#### WHAT NEEDS TO BE DONE
When you reach the line that contains "red candle: 5 -> 6", begin copying exactly and continue through the last line below. Do not copy pictures.

#### DATA FOR THIS EXERCISE
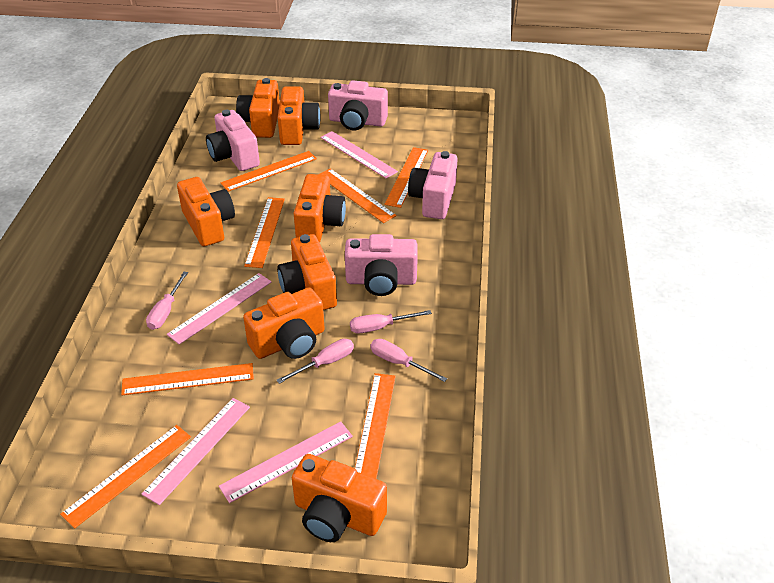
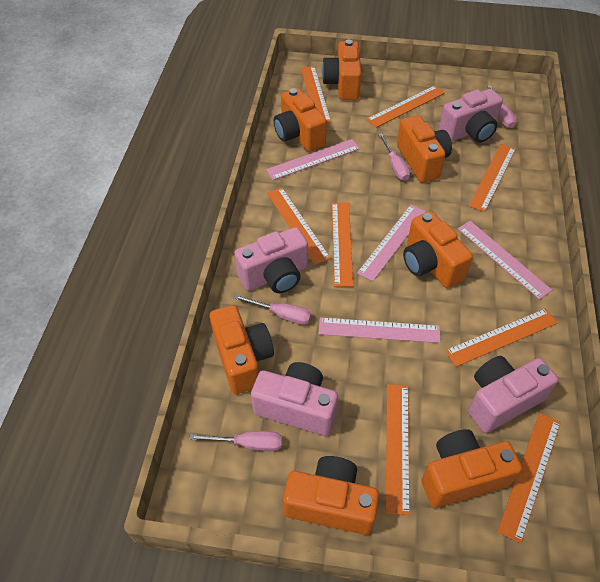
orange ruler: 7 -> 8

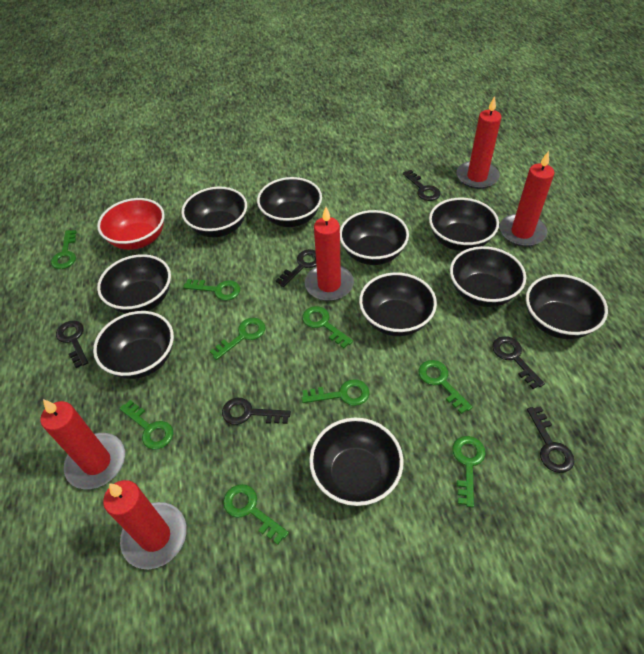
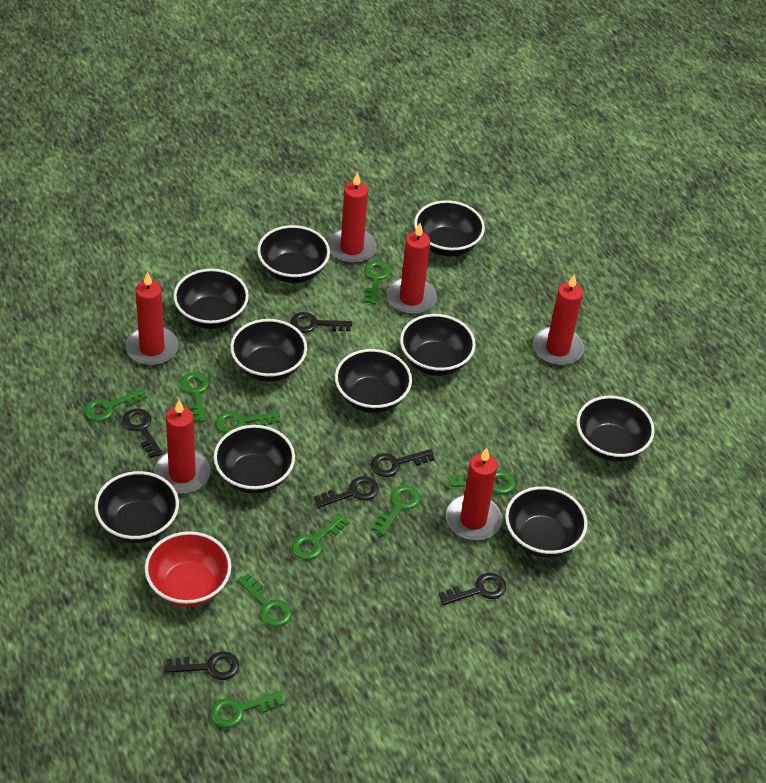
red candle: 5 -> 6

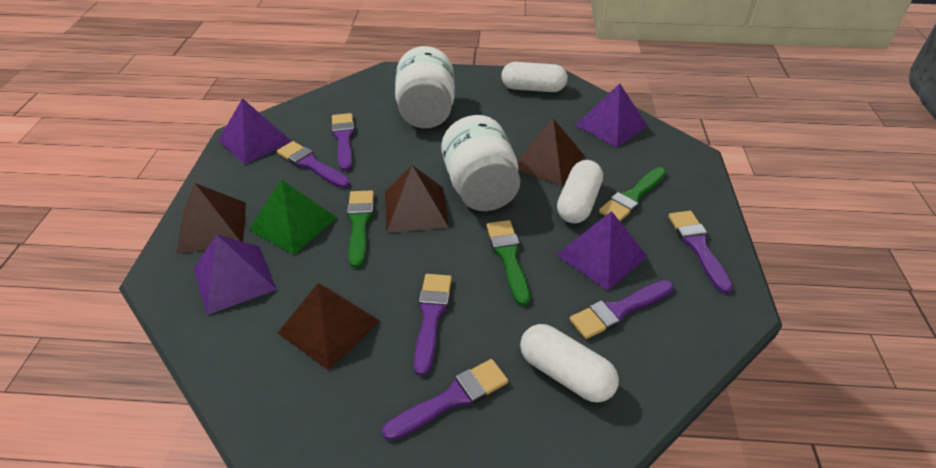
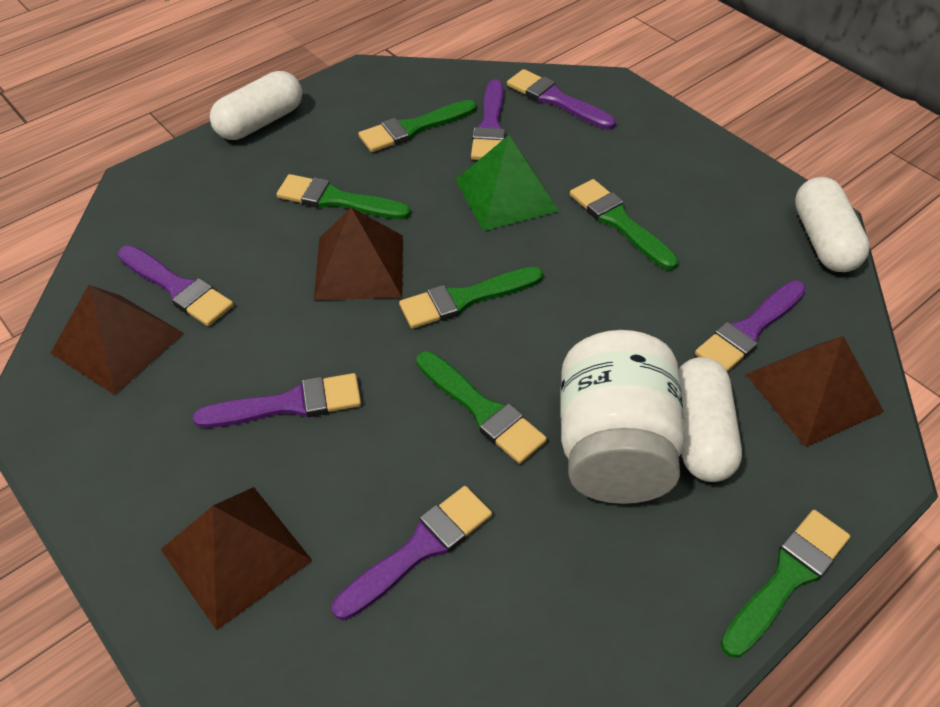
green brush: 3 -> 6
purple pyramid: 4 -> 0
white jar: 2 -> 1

#### RESPONSE FOR THIS EXERCISE
red candle: 5 -> 6

green brush: 3 -> 6
purple pyramid: 4 -> 0
white jar: 2 -> 1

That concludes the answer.